═══ The data

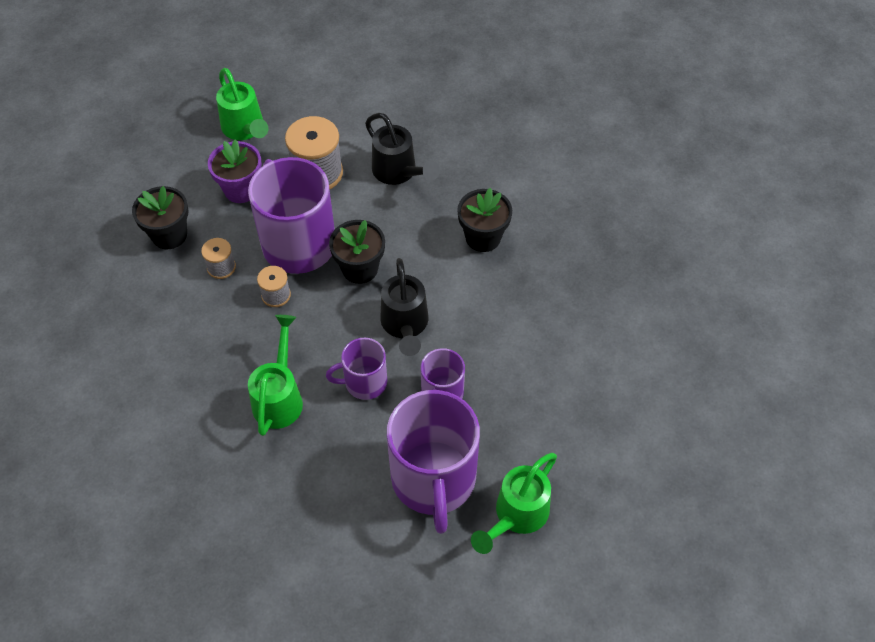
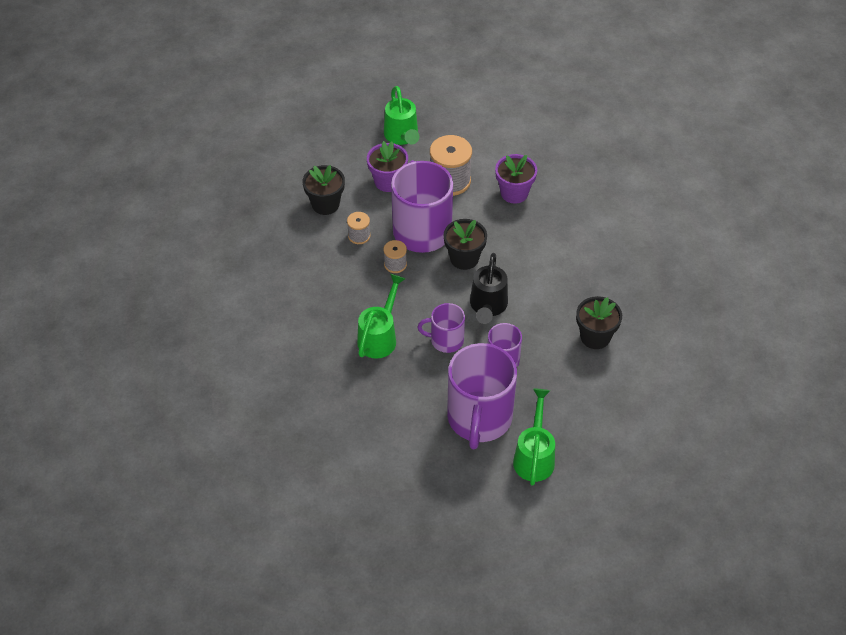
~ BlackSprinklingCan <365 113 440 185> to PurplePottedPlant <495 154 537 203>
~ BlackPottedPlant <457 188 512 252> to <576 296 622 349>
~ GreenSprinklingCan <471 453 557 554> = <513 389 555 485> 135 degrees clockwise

══════

* **Directions for this task**: All the material shown above is to be copied exactly, with no pictures carried over.

* **Written answer**:
~ BlackSprinklingCan <365 113 440 185> to PurplePottedPlant <495 154 537 203>
~ BlackPottedPlant <457 188 512 252> to <576 296 622 349>
~ GreenSprinklingCan <471 453 557 554> = <513 389 555 485> 135 degrees clockwise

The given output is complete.